#### [DATA RECORDS]
[Start of section]

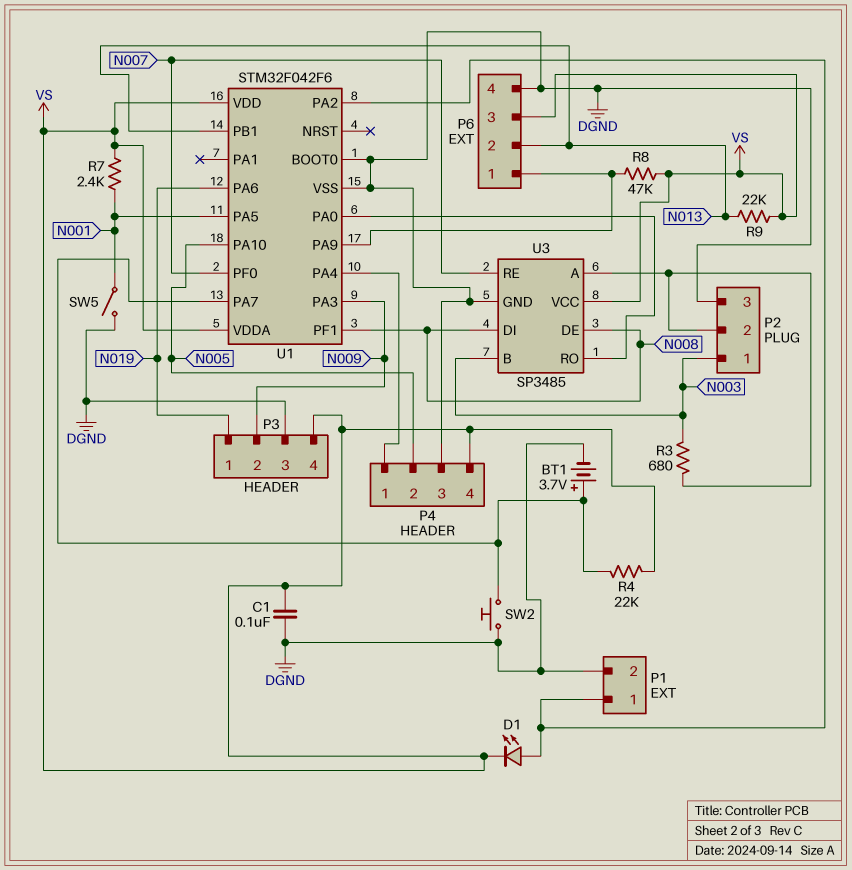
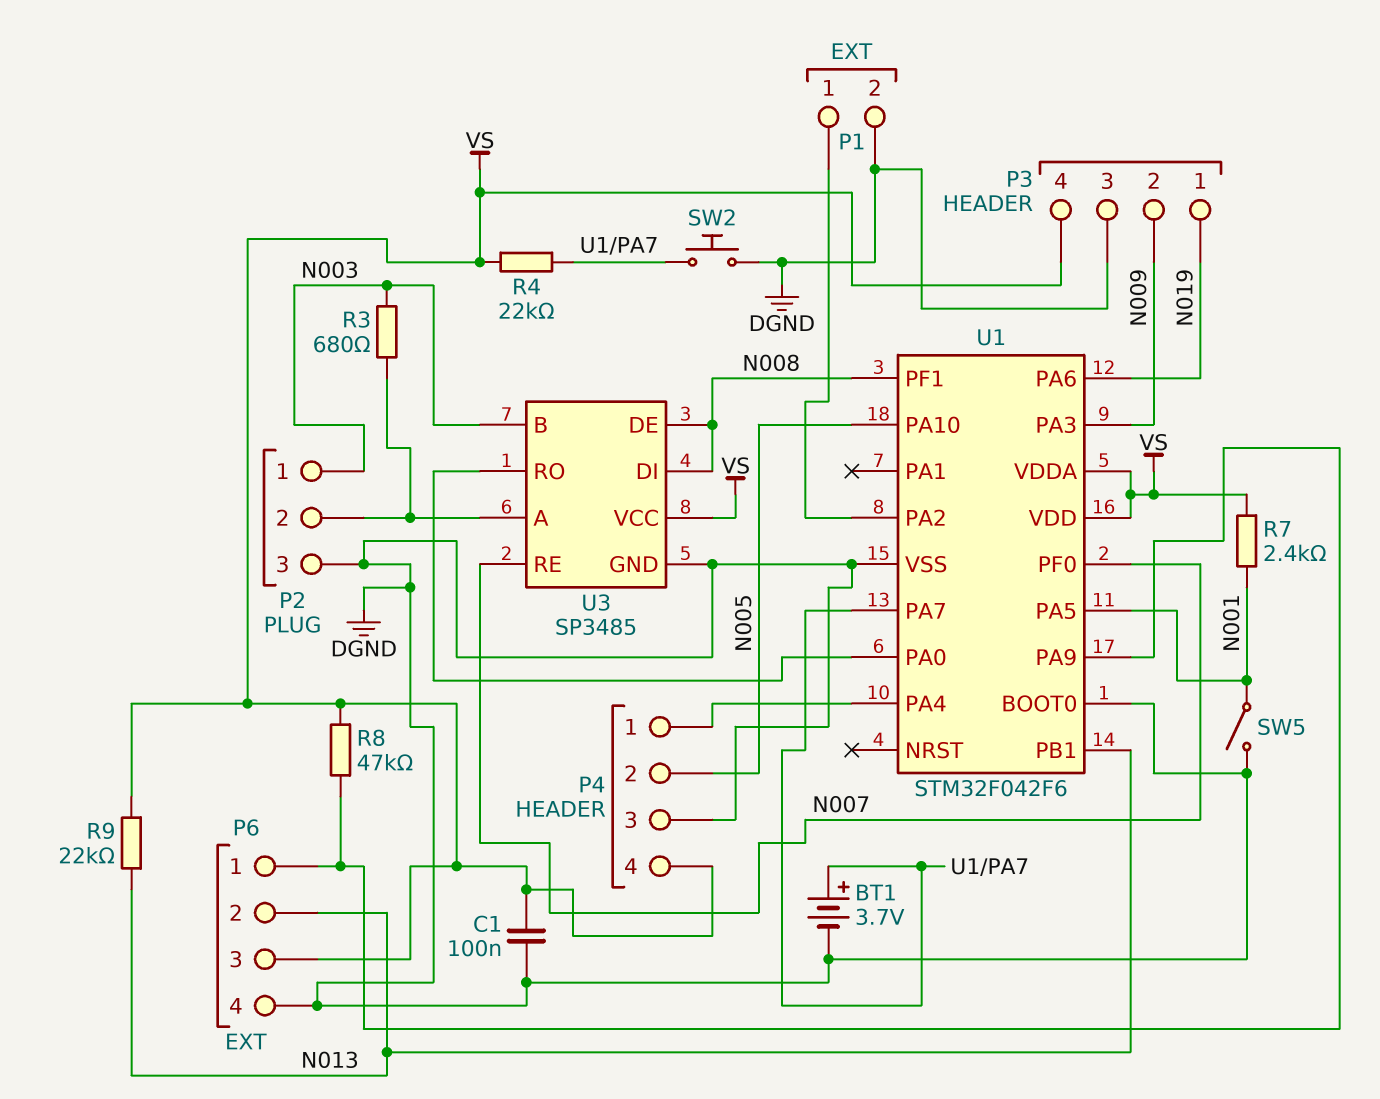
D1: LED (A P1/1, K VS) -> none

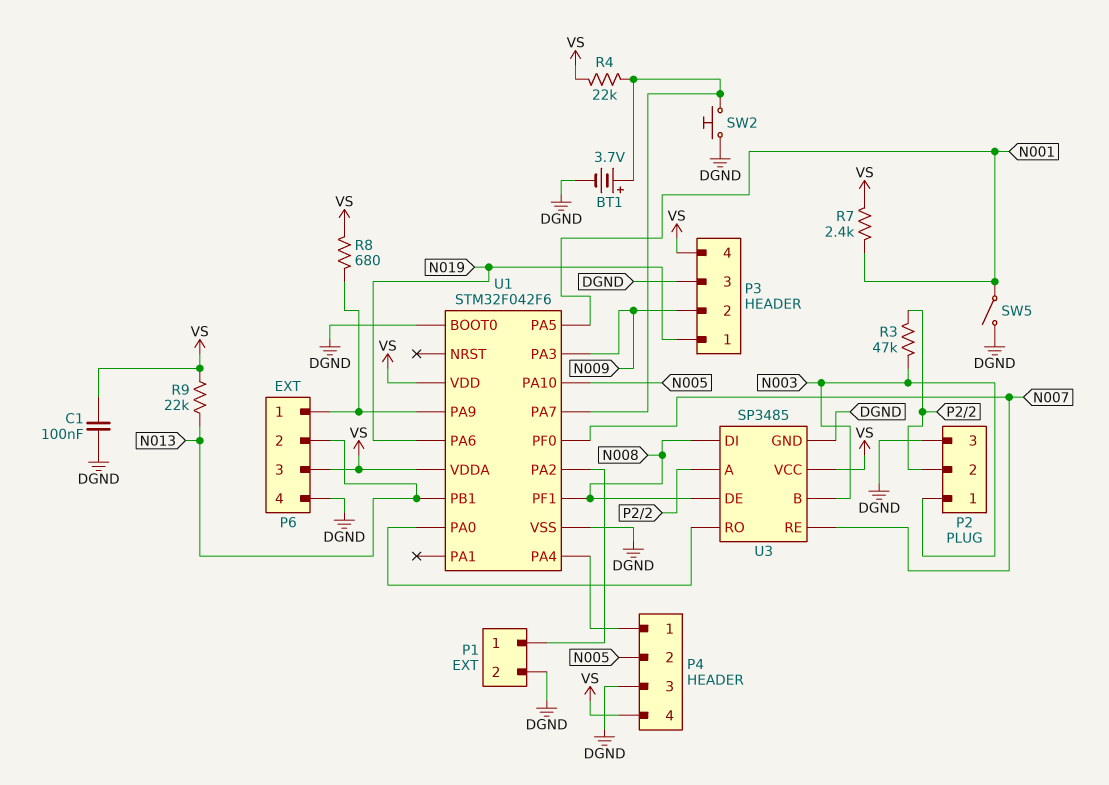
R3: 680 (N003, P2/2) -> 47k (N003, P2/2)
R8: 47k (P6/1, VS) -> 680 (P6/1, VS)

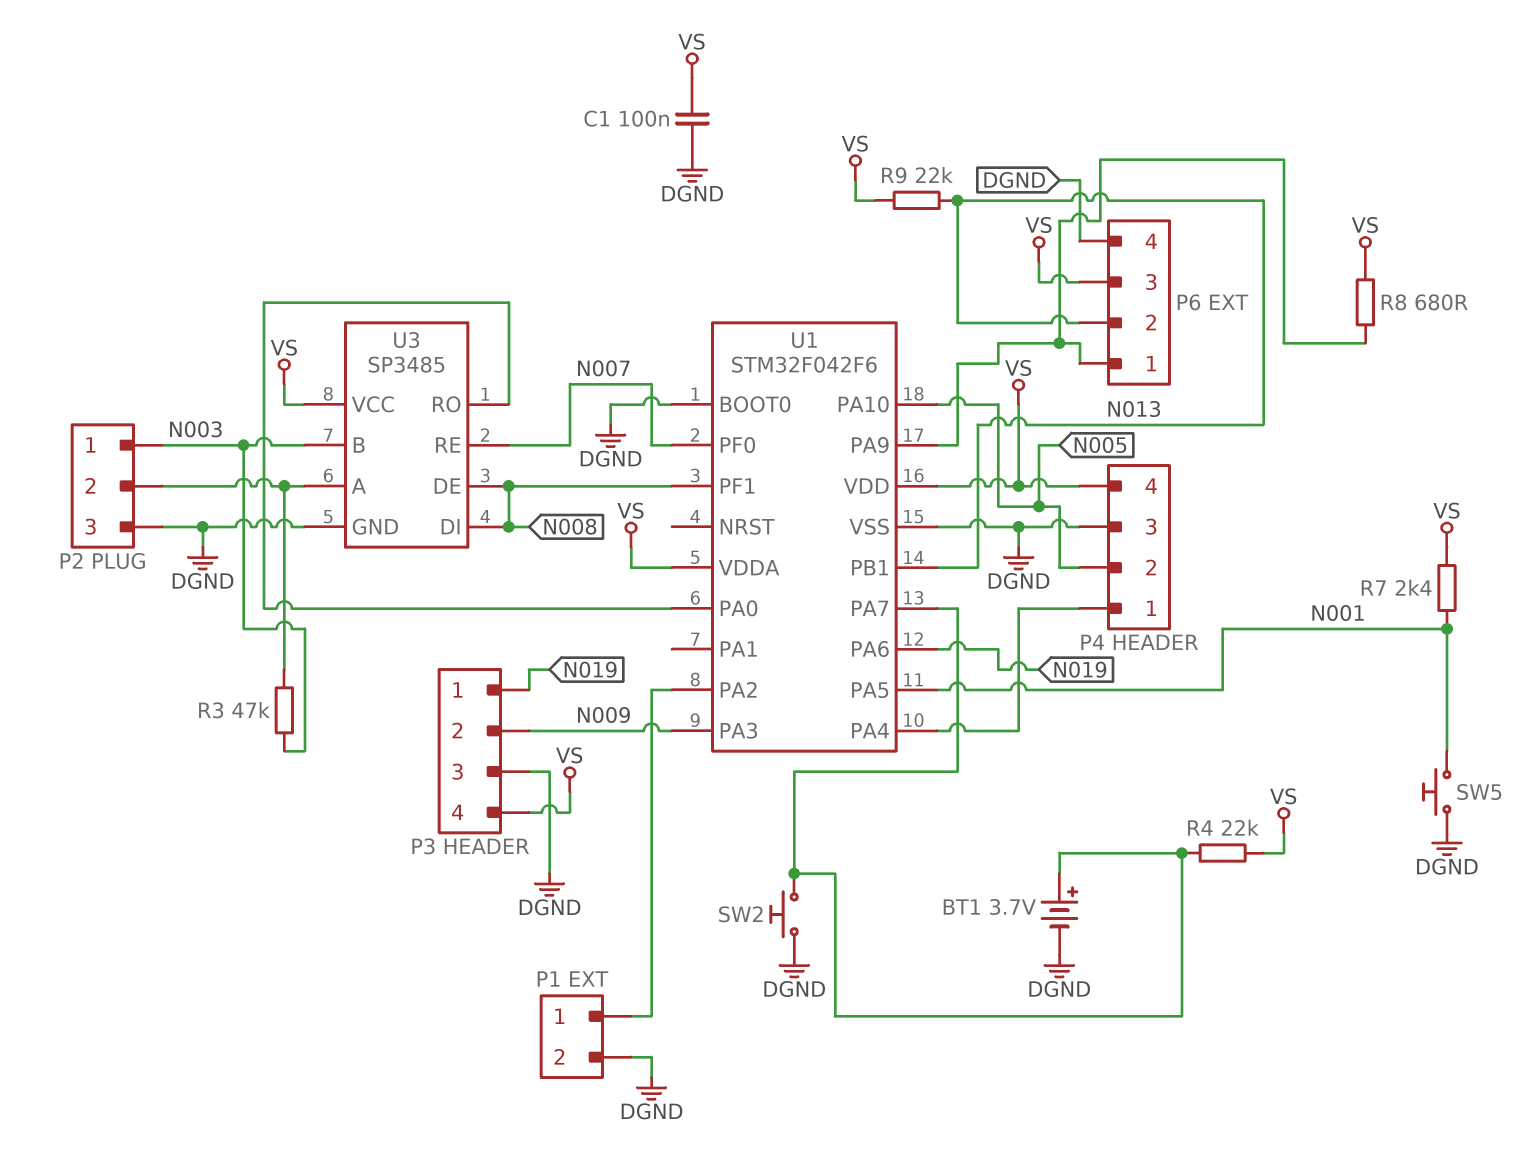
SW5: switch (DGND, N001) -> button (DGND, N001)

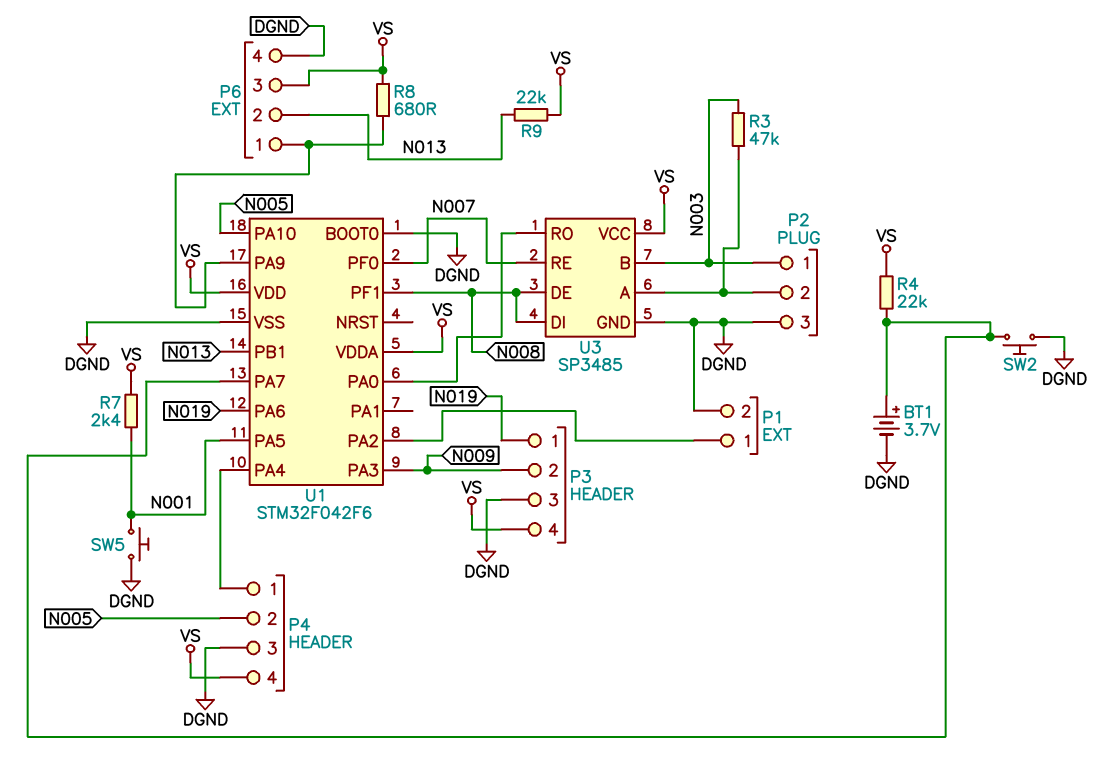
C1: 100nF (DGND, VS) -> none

[End of section]

#### [WHAT THE TASK REQUIRES]
The expected output is the full material above, unaltered, with pictures removed.

#### [YOUR SOLUTION]
D1: LED (A P1/1, K VS) -> none

R3: 680 (N003, P2/2) -> 47k (N003, P2/2)
R8: 47k (P6/1, VS) -> 680 (P6/1, VS)

SW5: switch (DGND, N001) -> button (DGND, N001)

C1: 100nF (DGND, VS) -> none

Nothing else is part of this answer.